# TASK DESCRIPTION
What you hand back must match the records word for word, with no pictures.

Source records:
'''

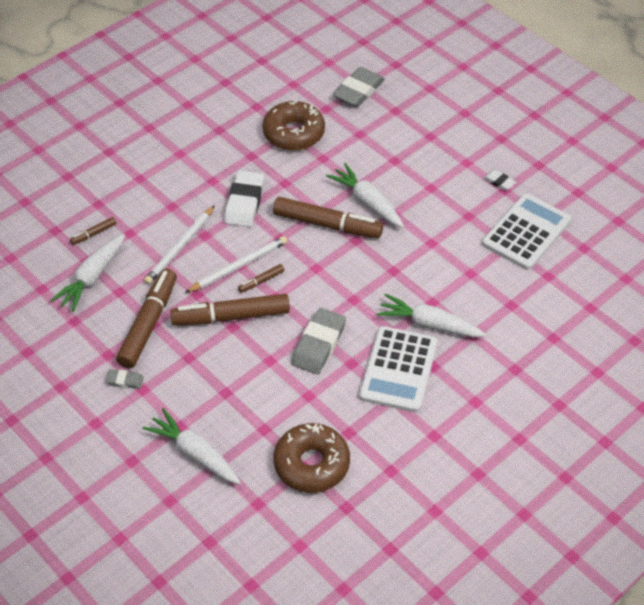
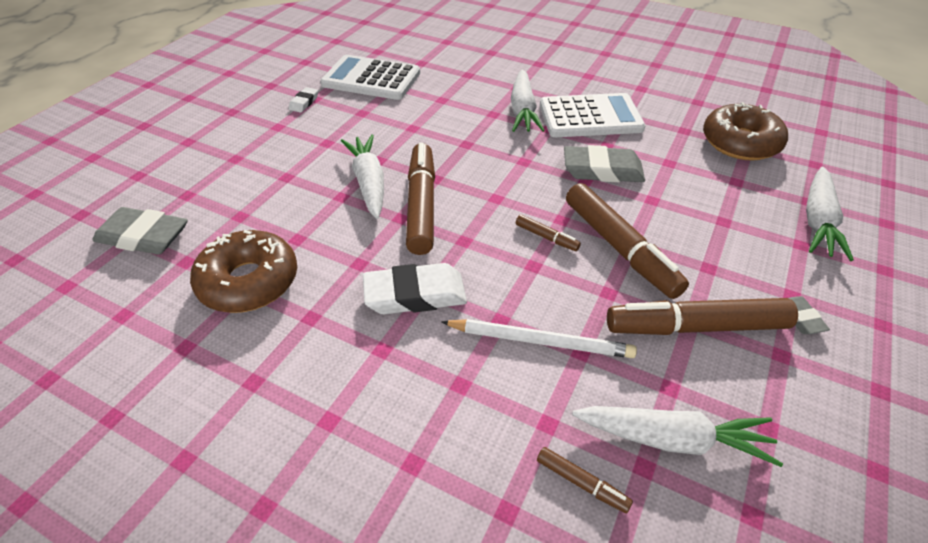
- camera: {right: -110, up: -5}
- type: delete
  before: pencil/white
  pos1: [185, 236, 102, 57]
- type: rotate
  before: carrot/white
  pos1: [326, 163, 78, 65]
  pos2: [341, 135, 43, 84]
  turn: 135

'''

# WRITTEN ANSWER
- camera: {right: -110, up: -5}
- type: delete
  before: pencil/white
  pos1: [185, 236, 102, 57]
- type: rotate
  before: carrot/white
  pos1: [326, 163, 78, 65]
  pos2: [341, 135, 43, 84]
  turn: 135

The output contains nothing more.